*Object inventory comparisons*.
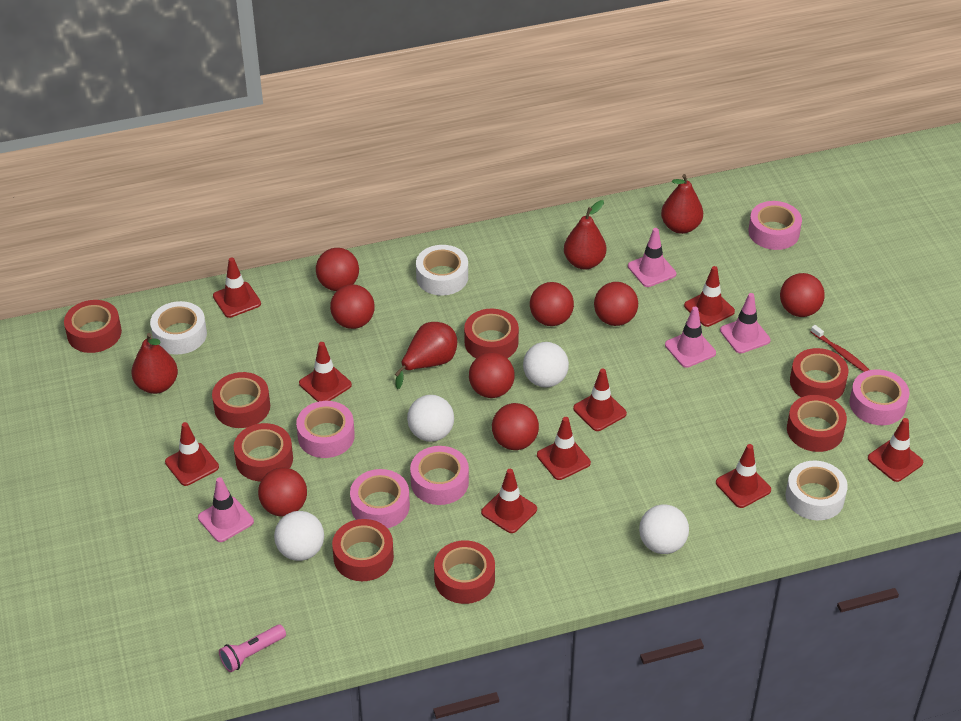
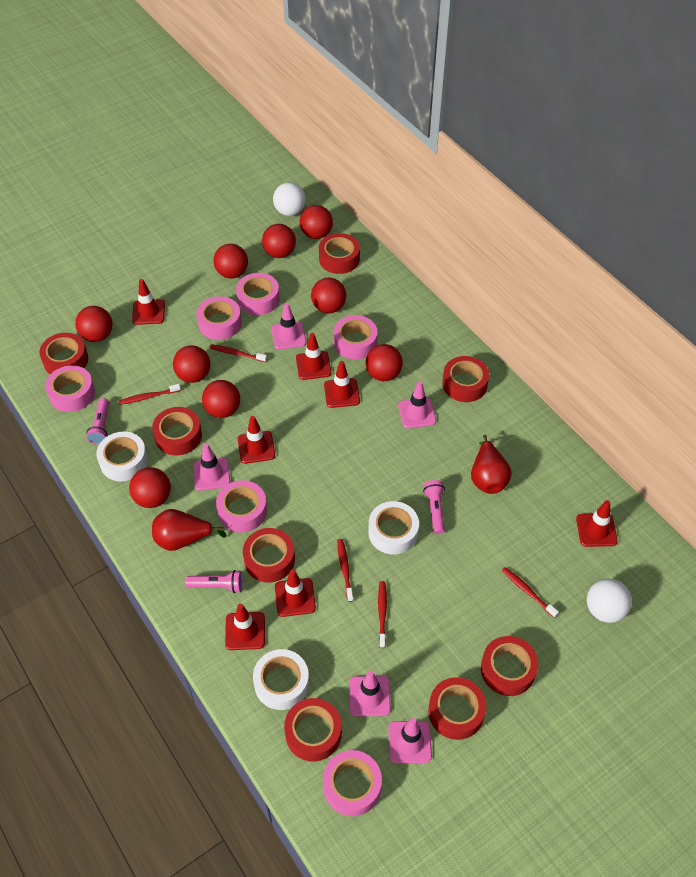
pink flashlight: [219,625,286,672] = 1 -> [86,398,109,444] [185,570,243,593] [423,480,445,534] = 3
pink tape: [296,401,355,458] [350,469,410,528] [410,446,469,505] [748,201,802,250] [849,369,909,425] = 5 -> [45,365,95,412] [197,296,241,340] [216,480,267,533] [236,273,280,315] [323,750,382,816] [333,315,378,360] = 6
pink traffic cone: [198,477,254,542] [628,228,676,287] [665,307,716,368] [720,293,771,353] = 4 -> [193,443,230,491] [271,303,306,350] [349,671,391,717] [388,718,432,764] [398,381,436,429] = 5
red ball: [258,468,307,517] [316,248,359,291] [330,284,375,329] [469,352,515,398] [492,403,539,450] [530,282,574,326] [594,282,638,326] [780,273,825,317] = 8 -> [75,306,113,342] [129,467,171,508] [173,345,210,383] [202,380,240,418] [214,244,248,279] [262,224,296,258] [300,205,333,239] [311,278,346,313] [366,344,403,381] = 9
red pear: [131,333,178,394] [395,322,457,389] [564,200,606,269] [661,174,703,234] = 4 -> [152,509,226,551] [471,435,512,494] = 2
red toothbrush: [811,325,869,372] = 1 -> [119,384,181,405] [209,344,267,362] [337,539,354,602] [378,581,387,648] [502,567,559,618] = 5
red traffic cone: [165,422,219,486] [213,258,261,318] [299,342,352,402] [481,469,537,533] [537,417,591,480] [573,369,627,431] [684,266,735,327] [716,444,771,508] [868,418,923,482] = 9 -> [132,279,165,325] [225,604,265,650] [238,416,275,464] [275,569,316,617] [296,333,331,380] [324,361,360,408] [576,500,618,547] = 7
white ball: [274,511,324,561] [407,395,454,442] [523,342,569,388] [639,505,689,554] = 4 -> [273,182,306,216] [587,578,632,623] = 2

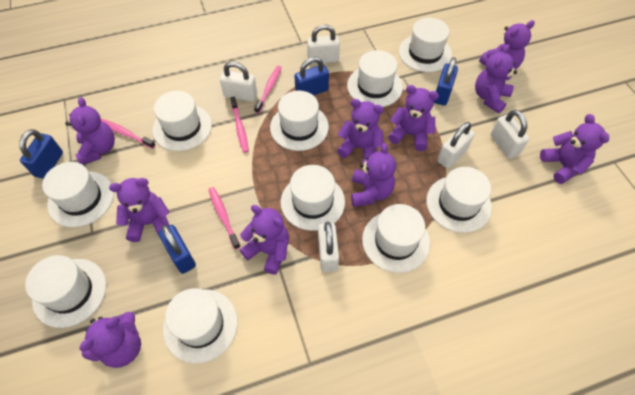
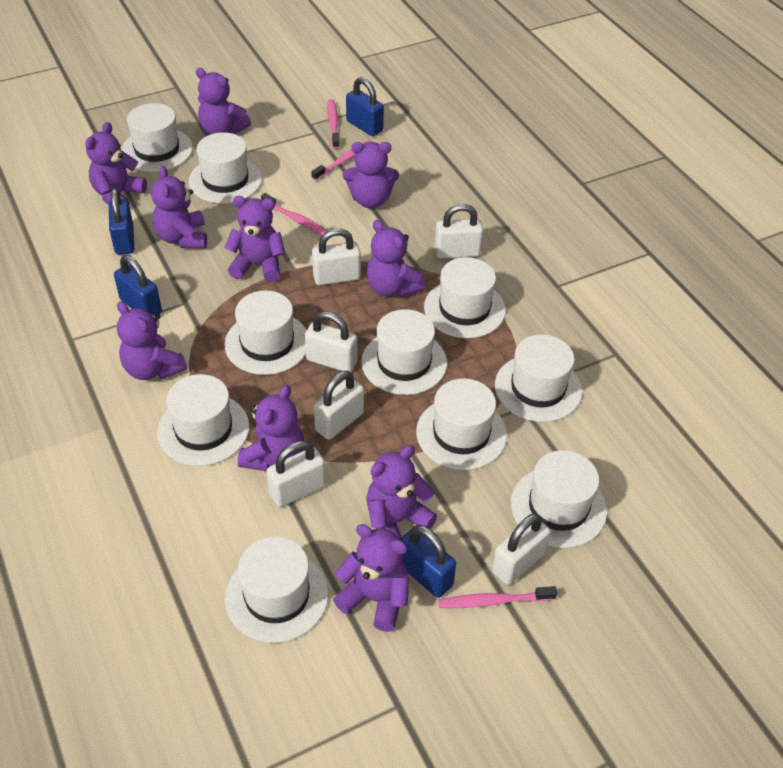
white padlock: [220,61,257,102] [307,24,340,64] [318,222,339,272] [437,122,475,168] [490,110,529,159] = 5 -> [267,441,326,507] [305,311,357,372] [312,228,361,285] [314,371,364,440] [435,204,483,259] [492,513,550,585] = 6

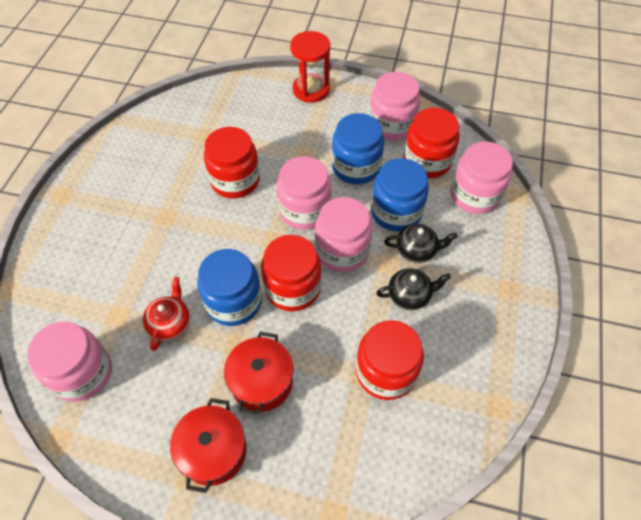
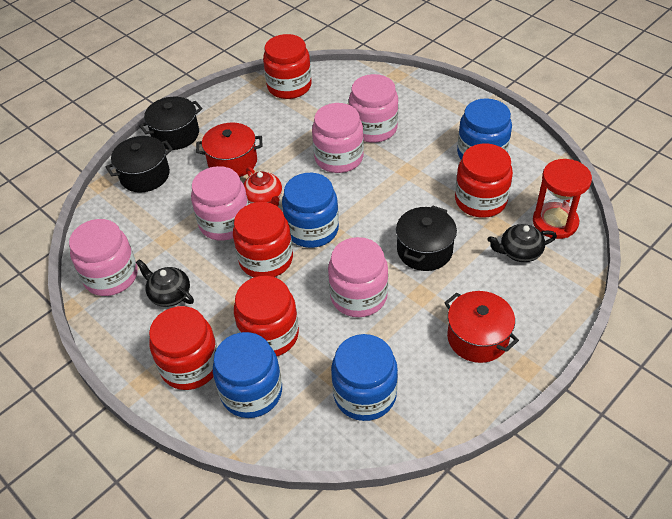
black pot: none = 0 -> [106,136,173,193] [139,97,203,150] [396,205,457,271] = 3
blue jar: [197,249,262,326] [332,113,384,184] [371,158,429,232] = 3 -> [213,332,282,418] [282,173,339,248] [331,334,398,421] [457,98,512,160] = 4
red jar: [204,127,260,198] [261,235,321,311] [356,320,424,400] [403,108,460,178] = 4 -> [149,306,217,390] [233,202,293,277] [234,276,299,356] [263,34,312,99] [455,143,513,218] = 5

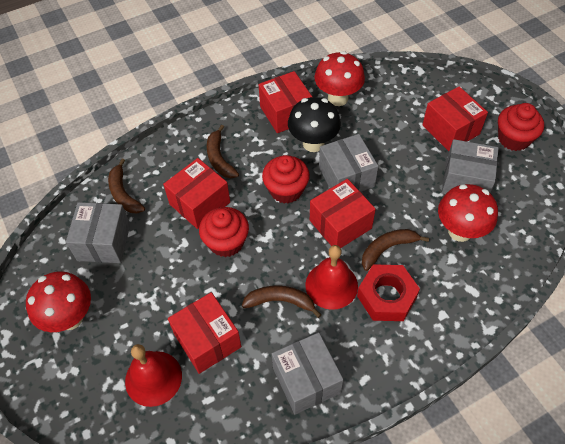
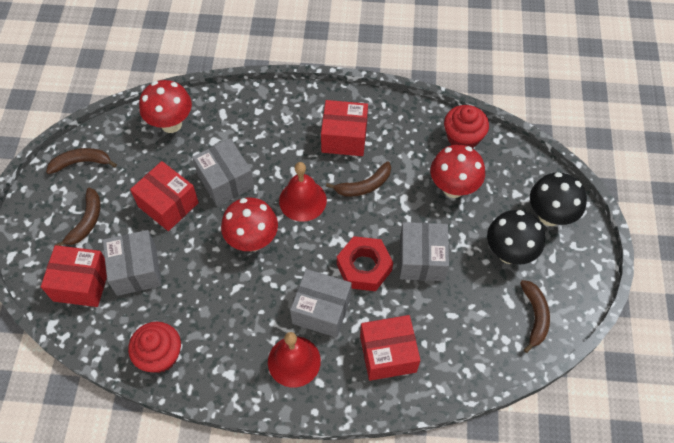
black mushroom: [288,97,341,152] = 1 -> [487,210,545,264] [530,172,587,226] = 2
red box: [163,158,230,229] [168,292,241,374] [259,71,312,133] [310,179,376,248] [422,86,488,151] = 5 -> [41,245,107,307] [130,161,199,231] [321,100,368,156] [360,315,420,381] = 4
red cupcake: [199,207,249,257] [262,155,310,204] [498,103,544,151] = 3 -> [128,322,181,373] [444,105,489,149] = 2

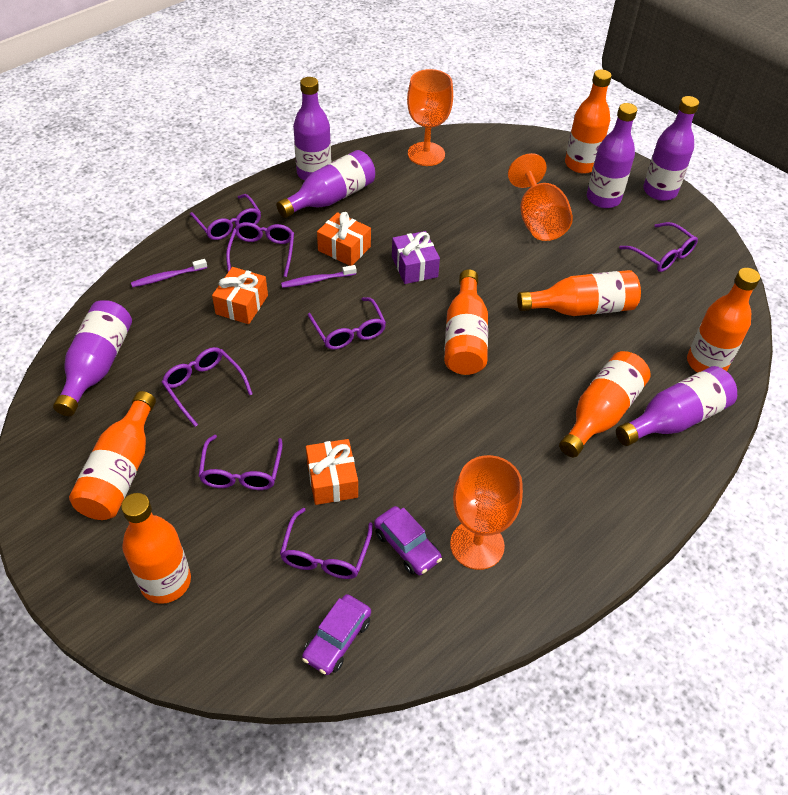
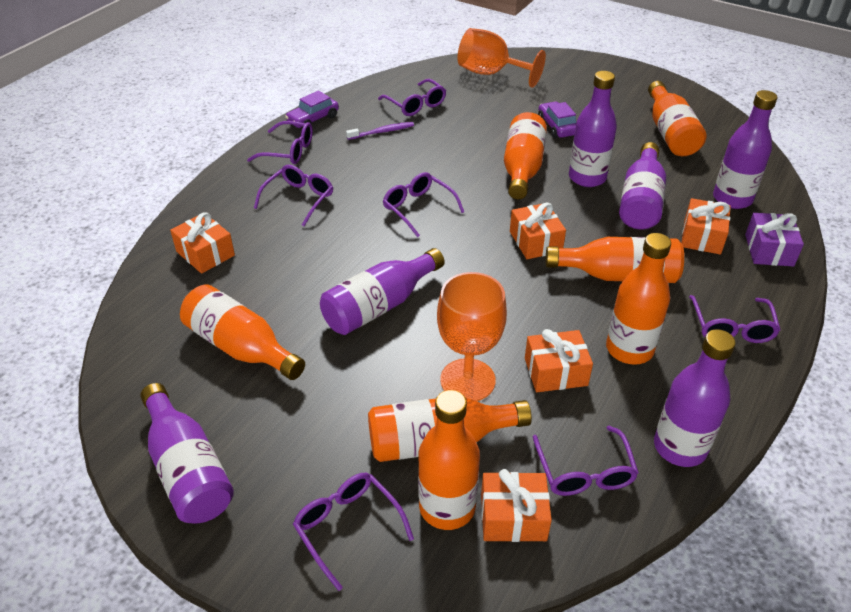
orange gift: [212,267,268,324] [306,439,358,505] [317,212,371,266] = 3 -> [170,212,235,274] [481,469,552,542] [510,203,566,259] [525,329,593,392] [681,198,731,255] = 5
orange goblet: [407,69,453,166] [450,455,523,570] [508,153,573,241] = 3 -> [437,272,507,401] [457,28,546,87] = 2
purple toothbrush: [131,259,207,287] [281,265,356,288] = 2 -> [346,122,414,140] = 1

*What needs to be done*.
Write only the number of lines in the data where the string "white" can be found.

*Solution to the exercise*.
2